Action item: Beginning with the first entry, restate the data word for word and leave out the images.

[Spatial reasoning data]
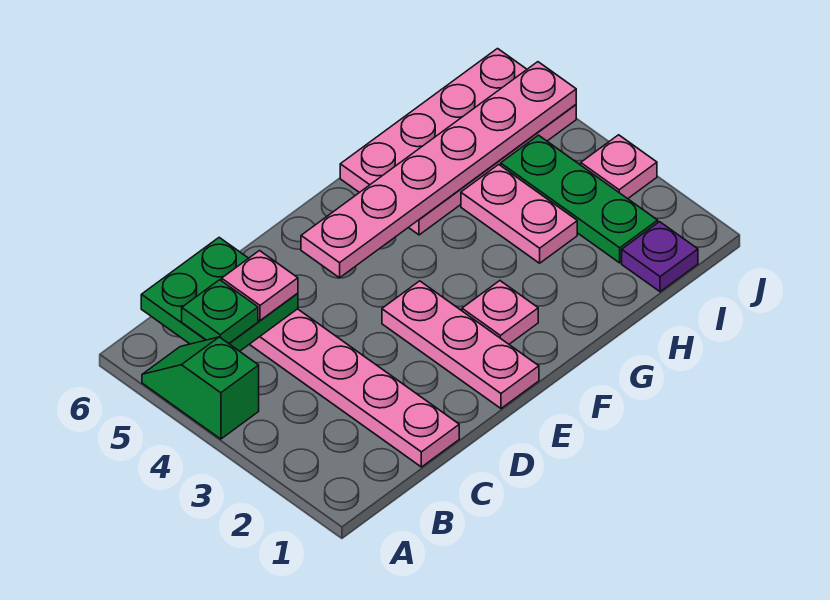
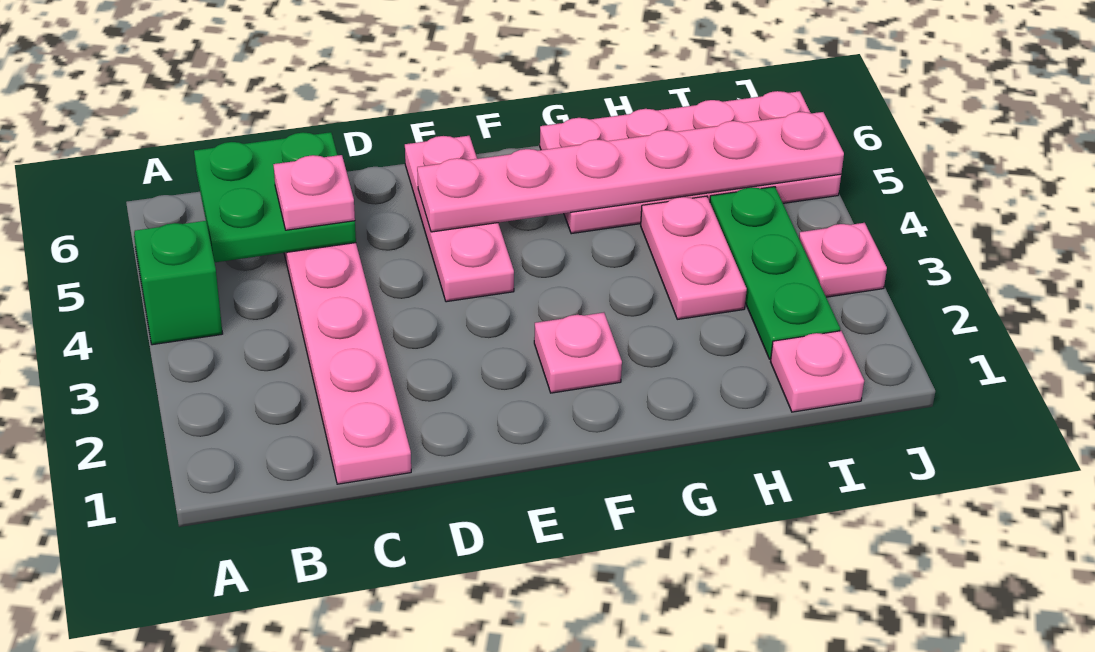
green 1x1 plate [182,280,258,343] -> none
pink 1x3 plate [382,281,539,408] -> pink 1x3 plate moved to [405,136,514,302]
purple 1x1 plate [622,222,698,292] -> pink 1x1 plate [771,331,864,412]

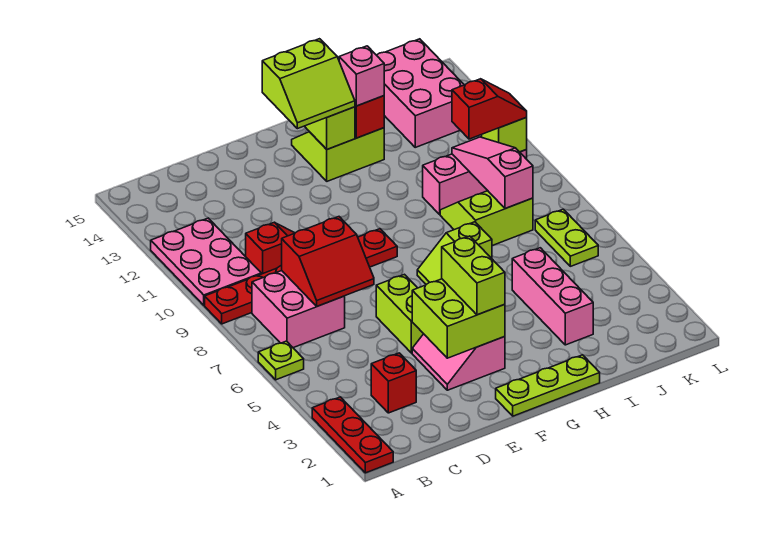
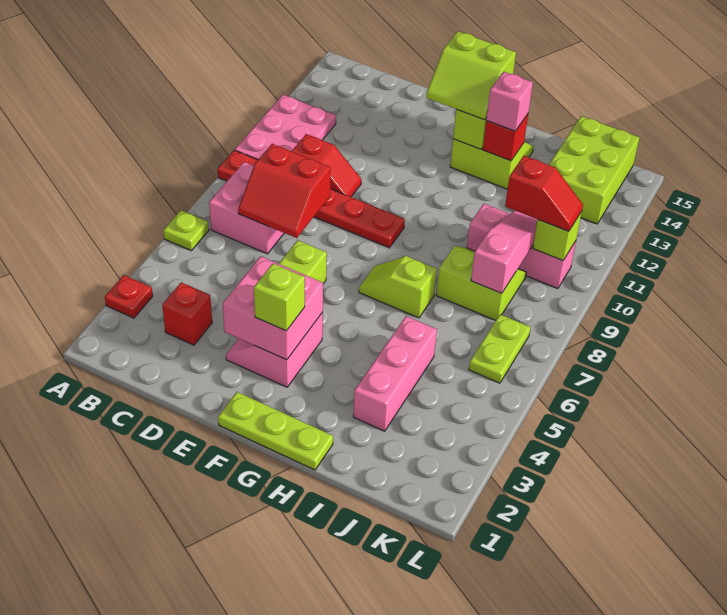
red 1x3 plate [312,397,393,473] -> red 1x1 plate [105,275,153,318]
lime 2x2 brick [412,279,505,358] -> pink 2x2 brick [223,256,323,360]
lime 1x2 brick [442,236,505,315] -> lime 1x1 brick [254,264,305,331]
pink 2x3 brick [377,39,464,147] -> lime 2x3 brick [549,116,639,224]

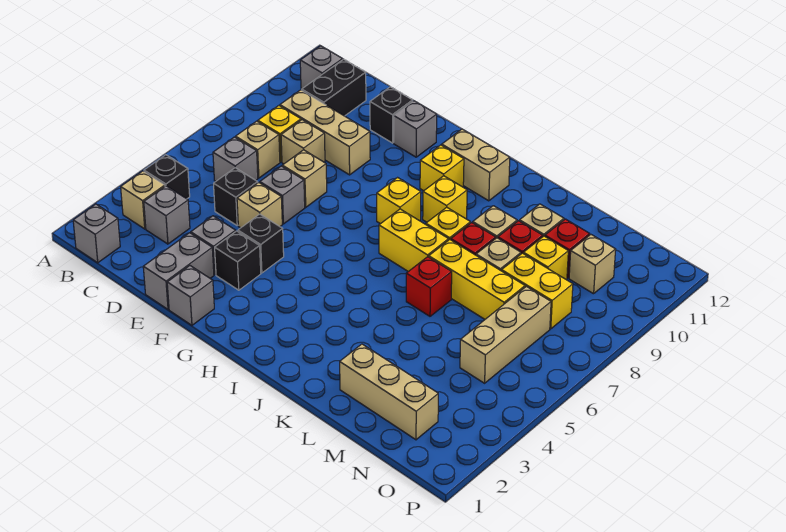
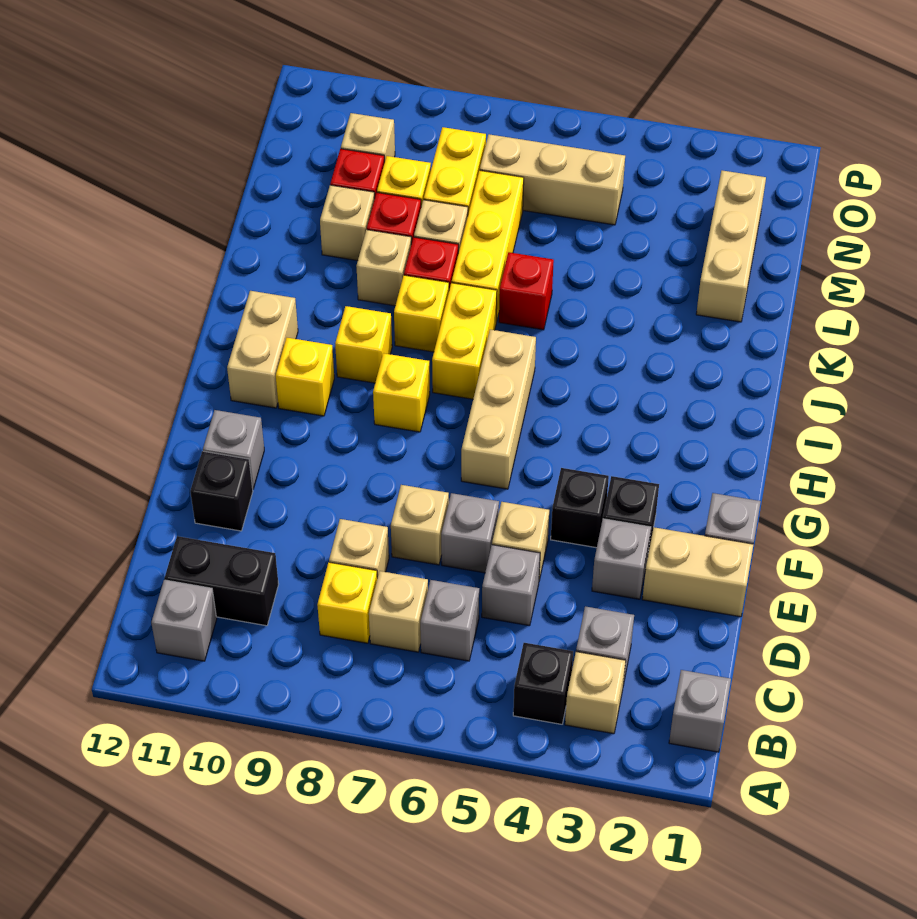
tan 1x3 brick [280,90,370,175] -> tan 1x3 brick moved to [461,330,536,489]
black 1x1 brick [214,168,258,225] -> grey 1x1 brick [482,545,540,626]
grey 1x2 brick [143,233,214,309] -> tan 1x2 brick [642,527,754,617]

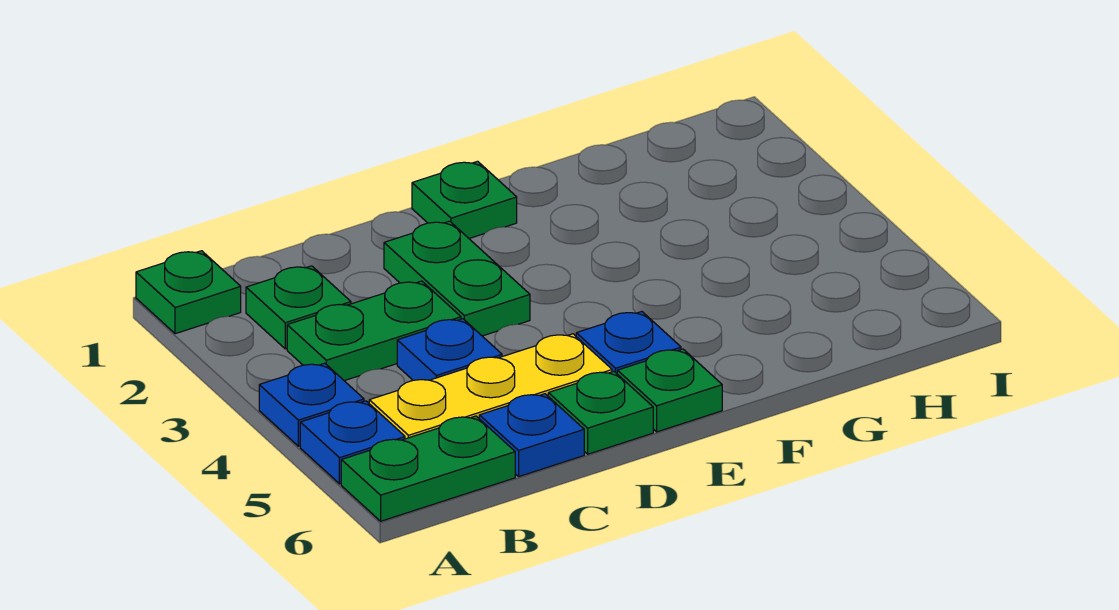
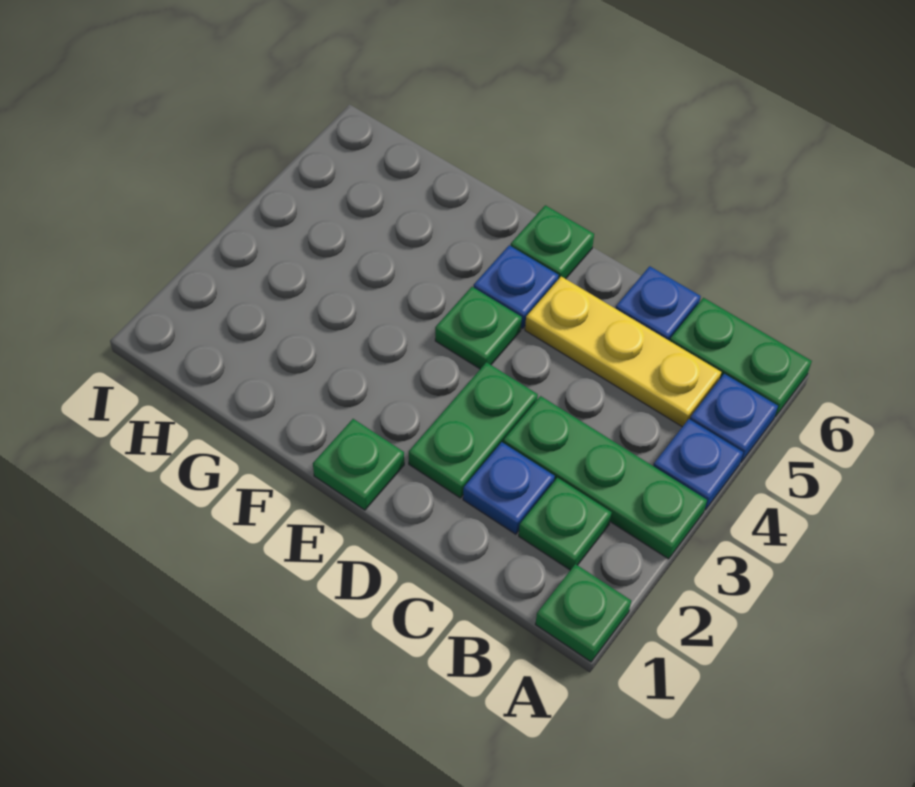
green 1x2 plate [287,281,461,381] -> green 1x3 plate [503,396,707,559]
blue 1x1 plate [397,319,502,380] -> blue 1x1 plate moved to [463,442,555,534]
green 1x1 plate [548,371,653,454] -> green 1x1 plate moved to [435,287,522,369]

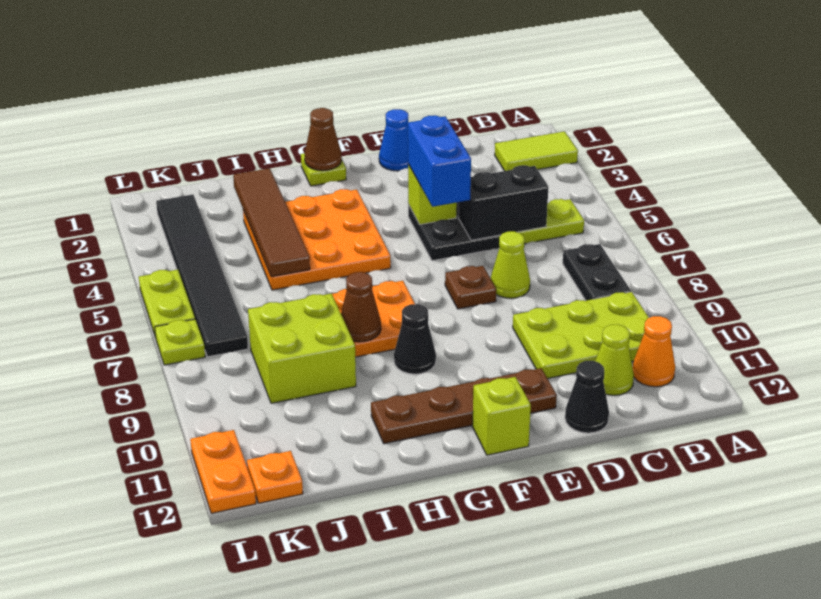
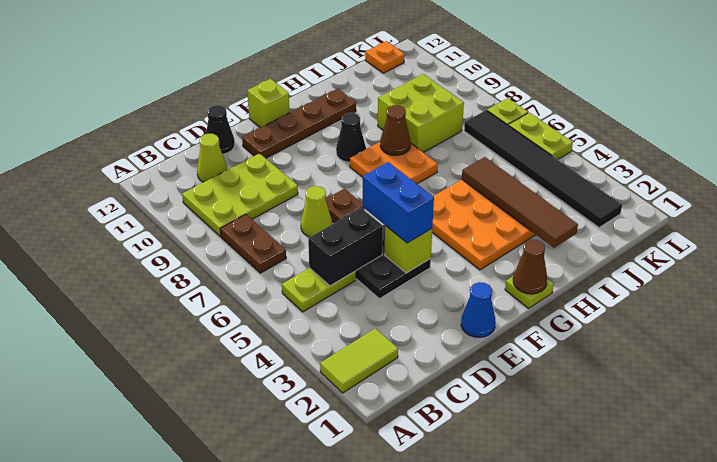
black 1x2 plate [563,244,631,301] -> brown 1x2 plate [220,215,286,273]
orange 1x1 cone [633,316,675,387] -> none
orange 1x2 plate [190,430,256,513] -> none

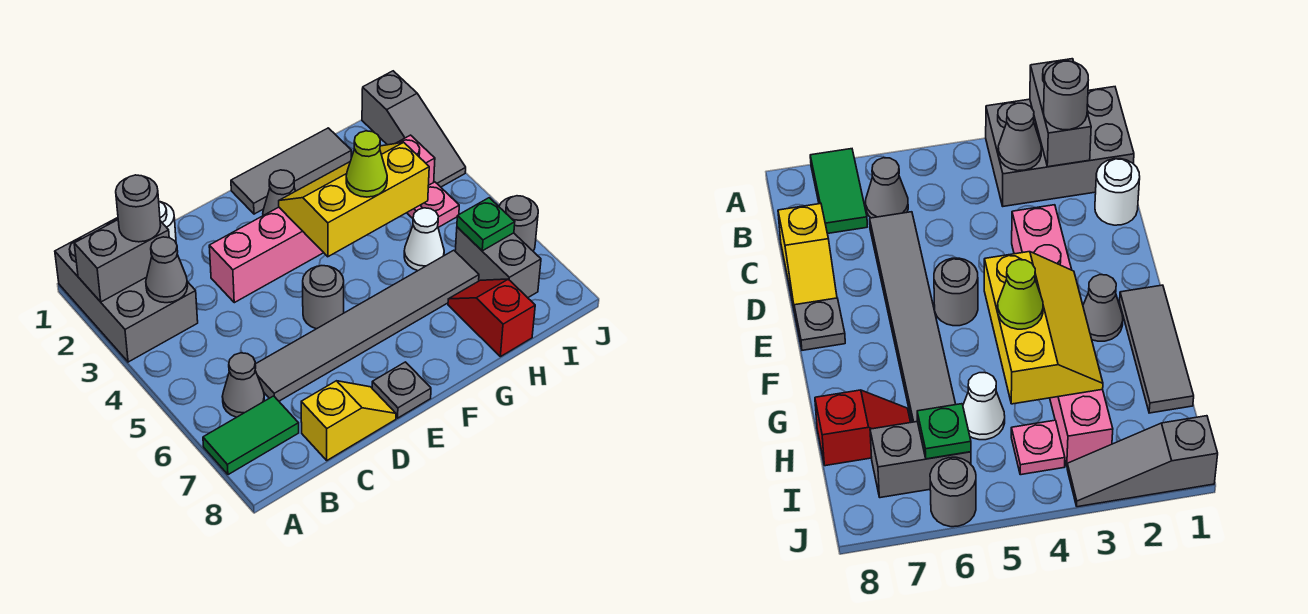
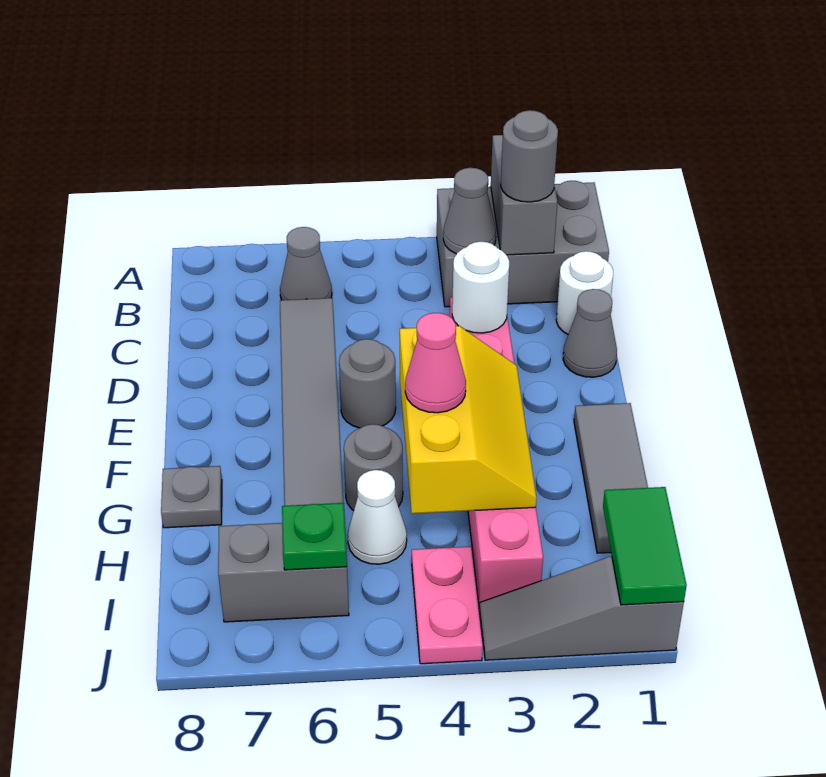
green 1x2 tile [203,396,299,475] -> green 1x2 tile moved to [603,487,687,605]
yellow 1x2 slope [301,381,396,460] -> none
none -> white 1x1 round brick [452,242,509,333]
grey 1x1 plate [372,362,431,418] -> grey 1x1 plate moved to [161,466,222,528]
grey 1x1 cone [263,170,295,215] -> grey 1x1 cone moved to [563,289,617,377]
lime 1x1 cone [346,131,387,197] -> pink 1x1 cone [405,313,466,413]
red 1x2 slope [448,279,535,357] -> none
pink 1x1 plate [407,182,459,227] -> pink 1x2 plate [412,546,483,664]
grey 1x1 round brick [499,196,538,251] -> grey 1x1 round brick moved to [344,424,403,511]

Output for this exercise:
green 1x1 plate [182,280,258,343] -> none
pink 1x3 plate [382,281,539,408] -> pink 1x3 plate moved to [405,136,514,302]
purple 1x1 plate [622,222,698,292] -> pink 1x1 plate [771,331,864,412]

red 1x3 plate [312,397,393,473] -> red 1x1 plate [105,275,153,318]
lime 2x2 brick [412,279,505,358] -> pink 2x2 brick [223,256,323,360]
lime 1x2 brick [442,236,505,315] -> lime 1x1 brick [254,264,305,331]
pink 2x3 brick [377,39,464,147] -> lime 2x3 brick [549,116,639,224]

tan 1x3 brick [280,90,370,175] -> tan 1x3 brick moved to [461,330,536,489]
black 1x1 brick [214,168,258,225] -> grey 1x1 brick [482,545,540,626]
grey 1x2 brick [143,233,214,309] -> tan 1x2 brick [642,527,754,617]

green 1x2 plate [287,281,461,381] -> green 1x3 plate [503,396,707,559]
blue 1x1 plate [397,319,502,380] -> blue 1x1 plate moved to [463,442,555,534]
green 1x1 plate [548,371,653,454] -> green 1x1 plate moved to [435,287,522,369]

black 1x2 plate [563,244,631,301] -> brown 1x2 plate [220,215,286,273]
orange 1x1 cone [633,316,675,387] -> none
orange 1x2 plate [190,430,256,513] -> none

green 1x2 tile [203,396,299,475] -> green 1x2 tile moved to [603,487,687,605]
yellow 1x2 slope [301,381,396,460] -> none
none -> white 1x1 round brick [452,242,509,333]
grey 1x1 plate [372,362,431,418] -> grey 1x1 plate moved to [161,466,222,528]
grey 1x1 cone [263,170,295,215] -> grey 1x1 cone moved to [563,289,617,377]
lime 1x1 cone [346,131,387,197] -> pink 1x1 cone [405,313,466,413]
red 1x2 slope [448,279,535,357] -> none
pink 1x1 plate [407,182,459,227] -> pink 1x2 plate [412,546,483,664]
grey 1x1 round brick [499,196,538,251] -> grey 1x1 round brick moved to [344,424,403,511]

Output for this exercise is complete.